> _Change listing data_:
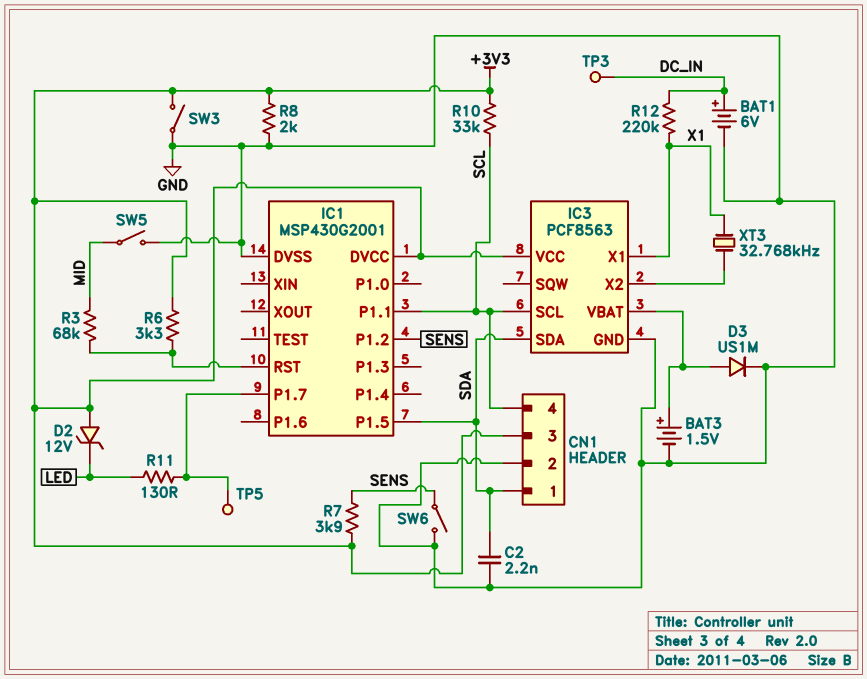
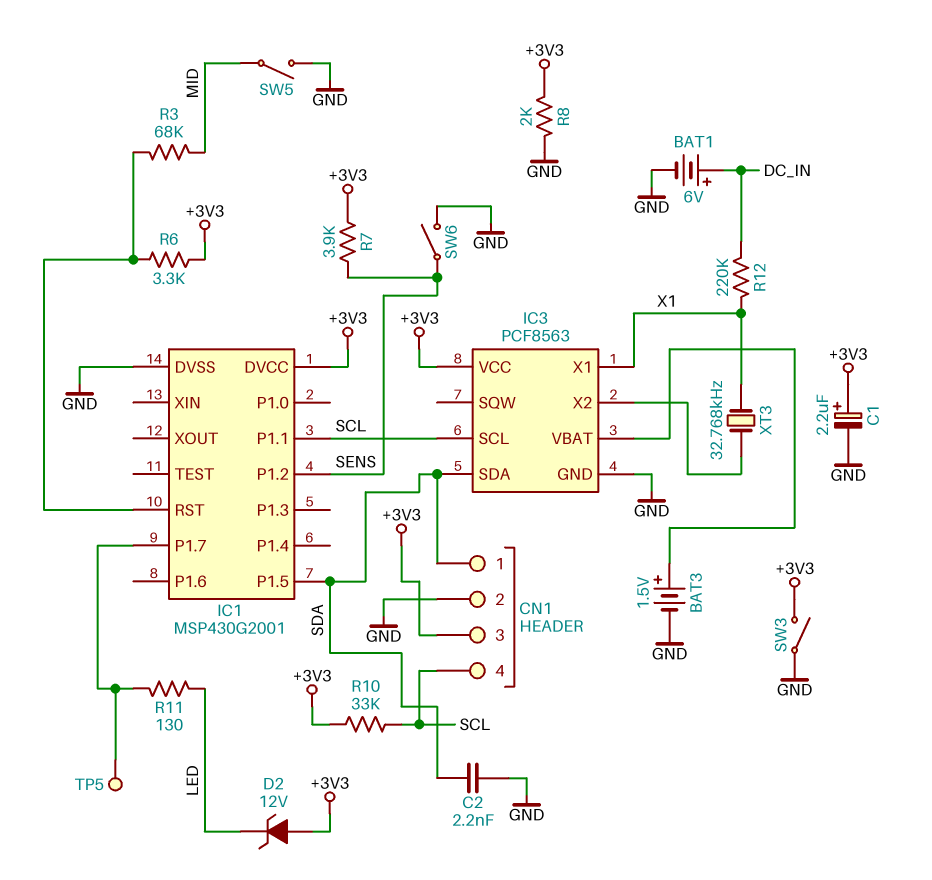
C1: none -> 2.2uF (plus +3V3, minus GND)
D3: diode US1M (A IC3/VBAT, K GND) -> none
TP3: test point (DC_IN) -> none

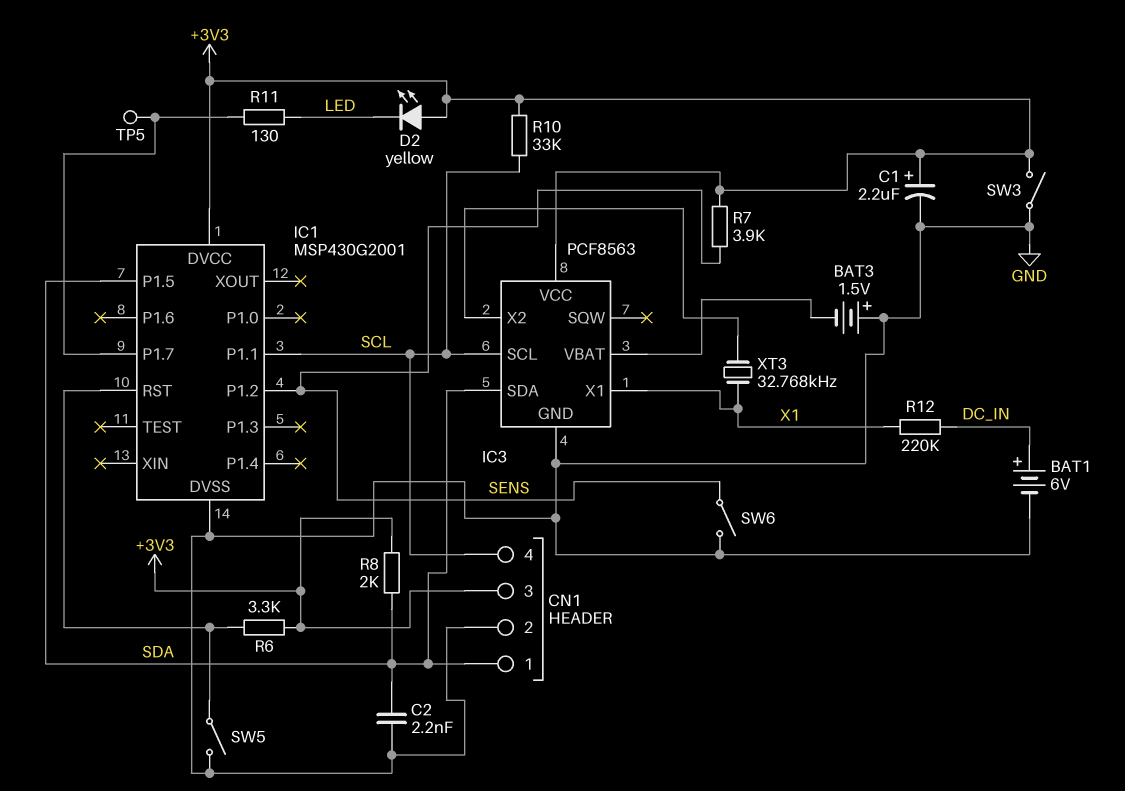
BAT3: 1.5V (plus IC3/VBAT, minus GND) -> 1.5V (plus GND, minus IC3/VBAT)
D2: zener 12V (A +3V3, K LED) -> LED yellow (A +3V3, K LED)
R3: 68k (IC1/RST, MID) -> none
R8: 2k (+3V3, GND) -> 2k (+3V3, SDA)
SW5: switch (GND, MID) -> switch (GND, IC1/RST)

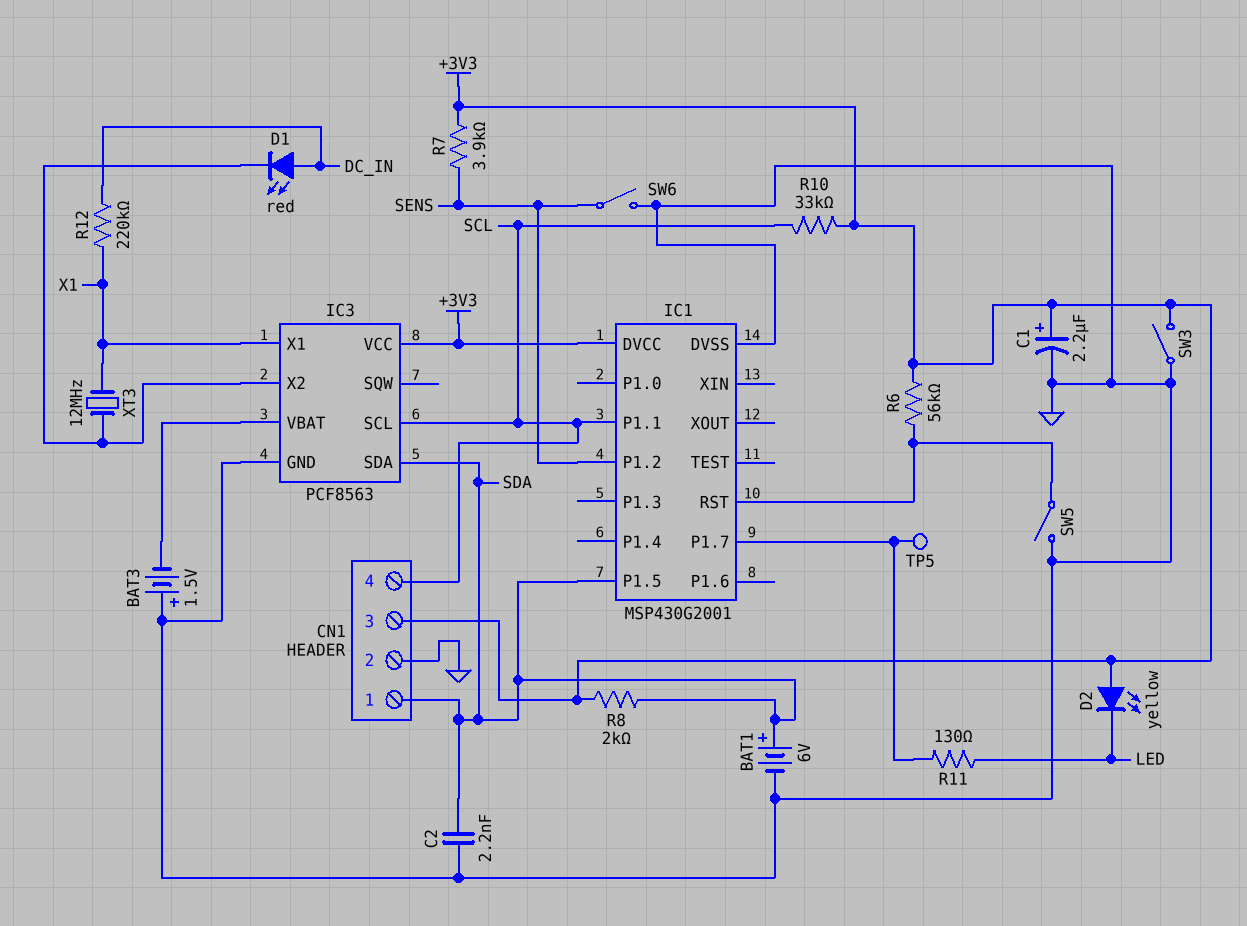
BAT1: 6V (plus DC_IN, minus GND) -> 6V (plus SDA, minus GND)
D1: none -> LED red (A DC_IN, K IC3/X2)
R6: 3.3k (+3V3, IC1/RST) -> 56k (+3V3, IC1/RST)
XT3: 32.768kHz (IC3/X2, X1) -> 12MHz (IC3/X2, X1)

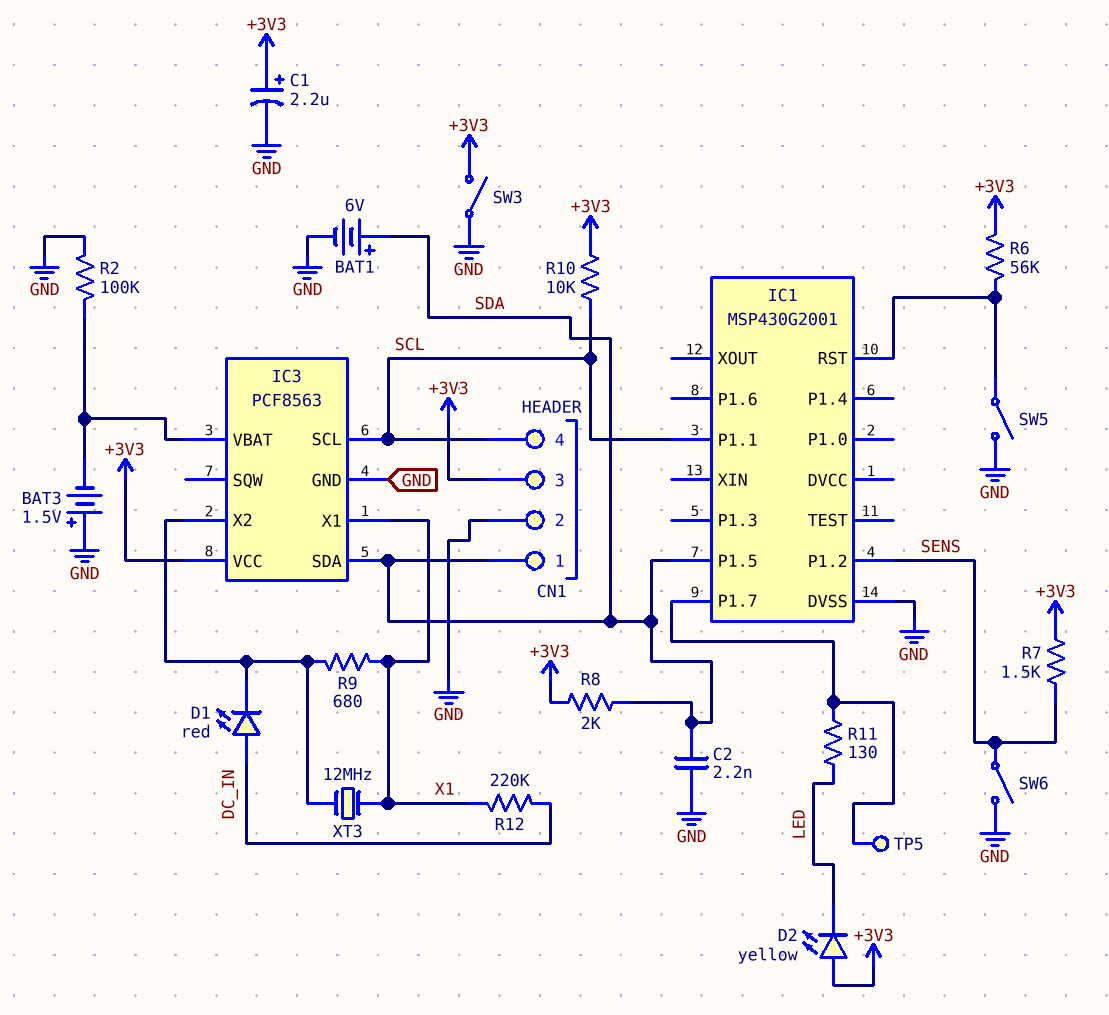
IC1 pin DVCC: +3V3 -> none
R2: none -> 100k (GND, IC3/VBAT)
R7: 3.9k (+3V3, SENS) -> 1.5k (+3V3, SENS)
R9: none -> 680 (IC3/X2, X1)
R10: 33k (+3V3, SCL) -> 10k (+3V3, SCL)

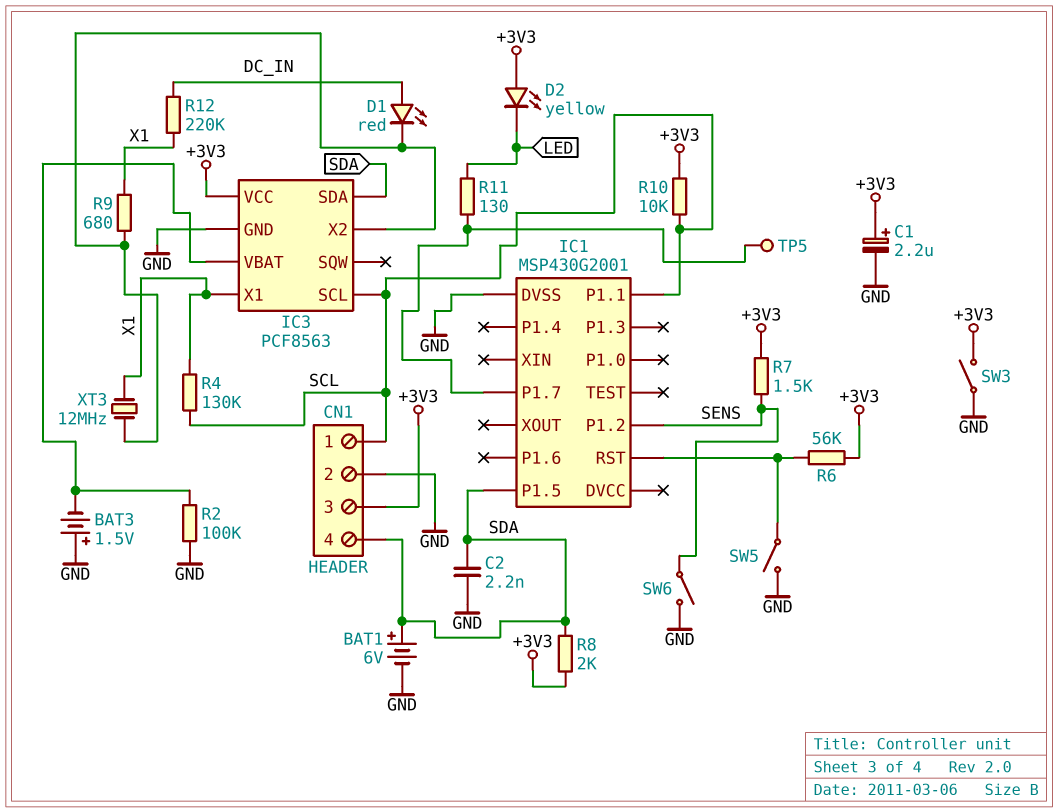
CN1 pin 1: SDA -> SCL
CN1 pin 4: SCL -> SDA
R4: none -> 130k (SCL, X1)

> _EXERCISE_:
A word-for-word transcript of the entries above is needed, with pictures removed.

> _RESULT FOR THIS EXERCISE_:
C1: none -> 2.2uF (plus +3V3, minus GND)
D3: diode US1M (A IC3/VBAT, K GND) -> none
TP3: test point (DC_IN) -> none

BAT3: 1.5V (plus IC3/VBAT, minus GND) -> 1.5V (plus GND, minus IC3/VBAT)
D2: zener 12V (A +3V3, K LED) -> LED yellow (A +3V3, K LED)
R3: 68k (IC1/RST, MID) -> none
R8: 2k (+3V3, GND) -> 2k (+3V3, SDA)
SW5: switch (GND, MID) -> switch (GND, IC1/RST)

BAT1: 6V (plus DC_IN, minus GND) -> 6V (plus SDA, minus GND)
D1: none -> LED red (A DC_IN, K IC3/X2)
R6: 3.3k (+3V3, IC1/RST) -> 56k (+3V3, IC1/RST)
XT3: 32.768kHz (IC3/X2, X1) -> 12MHz (IC3/X2, X1)

IC1 pin DVCC: +3V3 -> none
R2: none -> 100k (GND, IC3/VBAT)
R7: 3.9k (+3V3, SENS) -> 1.5k (+3V3, SENS)
R9: none -> 680 (IC3/X2, X1)
R10: 33k (+3V3, SCL) -> 10k (+3V3, SCL)

CN1 pin 1: SDA -> SCL
CN1 pin 4: SCL -> SDA
R4: none -> 130k (SCL, X1)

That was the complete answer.